Exercise directions:
Please report how many lines of the data include the word "degrees", with the number as the entire reply.

Input material:
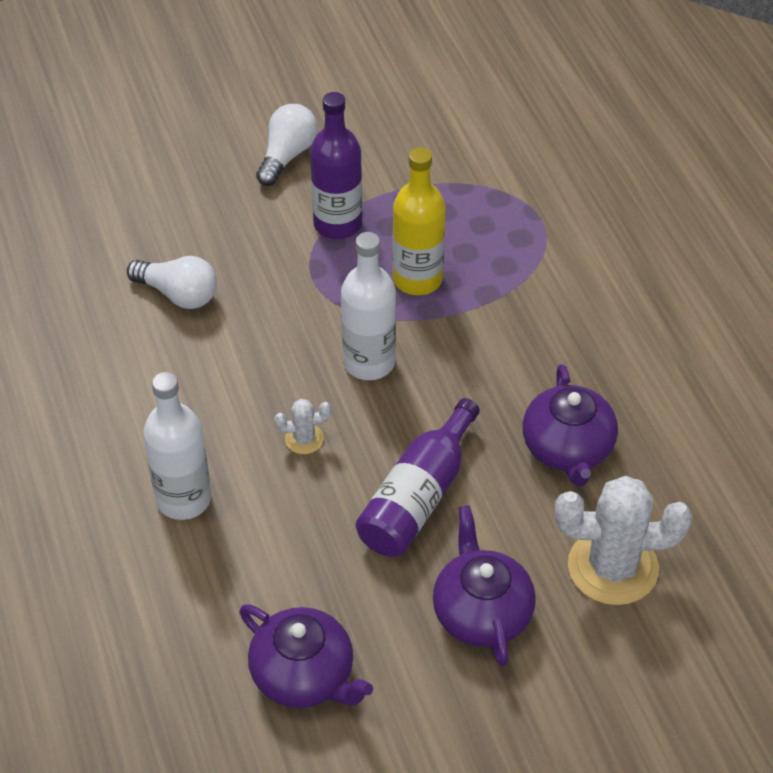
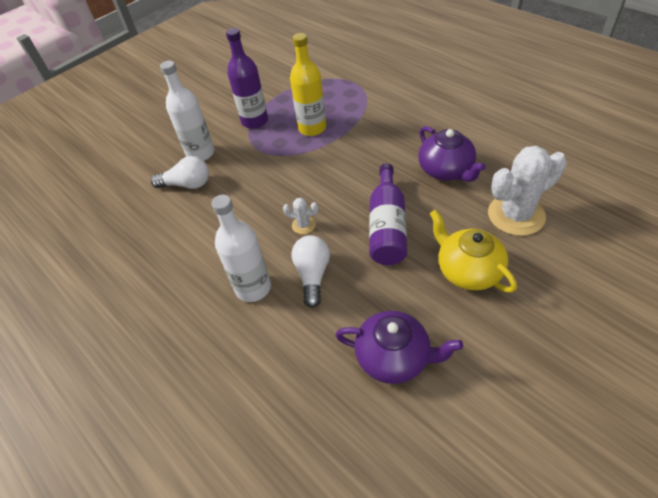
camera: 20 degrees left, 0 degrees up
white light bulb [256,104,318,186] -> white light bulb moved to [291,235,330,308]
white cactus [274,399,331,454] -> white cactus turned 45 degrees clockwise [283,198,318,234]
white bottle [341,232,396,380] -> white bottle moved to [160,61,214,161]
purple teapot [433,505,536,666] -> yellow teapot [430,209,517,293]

Solution for this exercise:
2